Aim of the task - From the entries below, pull out each line where "plus" appears.

Stored data -
# # # # # # #
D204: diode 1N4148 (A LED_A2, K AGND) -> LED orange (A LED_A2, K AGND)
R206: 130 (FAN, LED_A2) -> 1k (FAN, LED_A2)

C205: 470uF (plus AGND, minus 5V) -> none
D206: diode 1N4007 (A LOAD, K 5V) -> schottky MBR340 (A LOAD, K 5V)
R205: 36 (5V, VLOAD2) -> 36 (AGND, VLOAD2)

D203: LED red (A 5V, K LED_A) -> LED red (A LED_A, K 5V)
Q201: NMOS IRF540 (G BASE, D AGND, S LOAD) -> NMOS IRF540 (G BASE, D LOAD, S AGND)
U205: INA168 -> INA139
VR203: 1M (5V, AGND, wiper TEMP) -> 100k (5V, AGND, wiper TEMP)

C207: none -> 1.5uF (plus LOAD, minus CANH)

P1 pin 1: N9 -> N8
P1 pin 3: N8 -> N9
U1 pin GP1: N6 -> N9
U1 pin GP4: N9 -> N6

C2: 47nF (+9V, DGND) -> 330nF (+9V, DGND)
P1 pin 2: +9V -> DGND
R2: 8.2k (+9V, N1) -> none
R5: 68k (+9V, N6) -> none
# # # # # # #
Result of this task -
C205: 470uF (plus AGND, minus 5V) -> none
C207: none -> 1.5uF (plus LOAD, minus CANH)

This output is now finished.